[Stored items from a collection]
**********

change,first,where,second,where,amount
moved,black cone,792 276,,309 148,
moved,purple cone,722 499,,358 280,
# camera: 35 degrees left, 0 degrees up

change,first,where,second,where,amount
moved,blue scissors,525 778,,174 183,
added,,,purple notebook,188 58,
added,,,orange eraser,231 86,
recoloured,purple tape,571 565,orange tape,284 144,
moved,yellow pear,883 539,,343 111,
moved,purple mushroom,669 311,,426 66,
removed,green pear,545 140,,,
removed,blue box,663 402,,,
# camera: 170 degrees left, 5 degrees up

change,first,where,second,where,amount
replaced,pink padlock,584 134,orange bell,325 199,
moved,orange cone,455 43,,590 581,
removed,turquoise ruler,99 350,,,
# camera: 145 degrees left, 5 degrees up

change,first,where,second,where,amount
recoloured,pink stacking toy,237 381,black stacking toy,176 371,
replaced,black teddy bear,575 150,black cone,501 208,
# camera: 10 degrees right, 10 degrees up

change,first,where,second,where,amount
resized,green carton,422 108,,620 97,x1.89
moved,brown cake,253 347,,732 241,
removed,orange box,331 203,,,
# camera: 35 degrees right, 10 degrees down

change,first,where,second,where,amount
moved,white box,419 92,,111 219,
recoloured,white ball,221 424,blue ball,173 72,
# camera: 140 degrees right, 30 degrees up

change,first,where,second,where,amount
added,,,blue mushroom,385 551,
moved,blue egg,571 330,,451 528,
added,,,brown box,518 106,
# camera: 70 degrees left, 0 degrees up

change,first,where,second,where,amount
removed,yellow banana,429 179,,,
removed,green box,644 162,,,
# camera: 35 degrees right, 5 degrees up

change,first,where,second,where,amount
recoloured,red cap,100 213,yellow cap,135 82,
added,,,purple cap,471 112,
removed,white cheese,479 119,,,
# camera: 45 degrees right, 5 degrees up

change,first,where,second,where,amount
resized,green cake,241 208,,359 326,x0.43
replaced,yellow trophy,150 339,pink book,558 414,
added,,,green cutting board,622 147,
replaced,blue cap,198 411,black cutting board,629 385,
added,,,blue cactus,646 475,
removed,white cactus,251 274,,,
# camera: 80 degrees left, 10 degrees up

**********

What needs to be done |
Copy every line above exactly.

Task response |
change,first,where,second,where,amount
moved,black cone,792 276,,309 148,
moved,purple cone,722 499,,358 280,
# camera: 35 degrees left, 0 degrees up

change,first,where,second,where,amount
moved,blue scissors,525 778,,174 183,
added,,,purple notebook,188 58,
added,,,orange eraser,231 86,
recoloured,purple tape,571 565,orange tape,284 144,
moved,yellow pear,883 539,,343 111,
moved,purple mushroom,669 311,,426 66,
removed,green pear,545 140,,,
removed,blue box,663 402,,,
# camera: 170 degrees left, 5 degrees up

change,first,where,second,where,amount
replaced,pink padlock,584 134,orange bell,325 199,
moved,orange cone,455 43,,590 581,
removed,turquoise ruler,99 350,,,
# camera: 145 degrees left, 5 degrees up

change,first,where,second,where,amount
recoloured,pink stacking toy,237 381,black stacking toy,176 371,
replaced,black teddy bear,575 150,black cone,501 208,
# camera: 10 degrees right, 10 degrees up

change,first,where,second,where,amount
resized,green carton,422 108,,620 97,x1.89
moved,brown cake,253 347,,732 241,
removed,orange box,331 203,,,
# camera: 35 degrees right, 10 degrees down

change,first,where,second,where,amount
moved,white box,419 92,,111 219,
recoloured,white ball,221 424,blue ball,173 72,
# camera: 140 degrees right, 30 degrees up

change,first,where,second,where,amount
added,,,blue mushroom,385 551,
moved,blue egg,571 330,,451 528,
added,,,brown box,518 106,
# camera: 70 degrees left, 0 degrees up

change,first,where,second,where,amount
removed,yellow banana,429 179,,,
removed,green box,644 162,,,
# camera: 35 degrees right, 5 degrees up

change,first,where,second,where,amount
recoloured,red cap,100 213,yellow cap,135 82,
added,,,purple cap,471 112,
removed,white cheese,479 119,,,
# camera: 45 degrees right, 5 degrees up

change,first,where,second,where,amount
resized,green cake,241 208,,359 326,x0.43
replaced,yellow trophy,150 339,pink book,558 414,
added,,,green cutting board,622 147,
replaced,blue cap,198 411,black cutting board,629 385,
added,,,blue cactus,646 475,
removed,white cactus,251 274,,,
# camera: 80 degrees left, 10 degrees up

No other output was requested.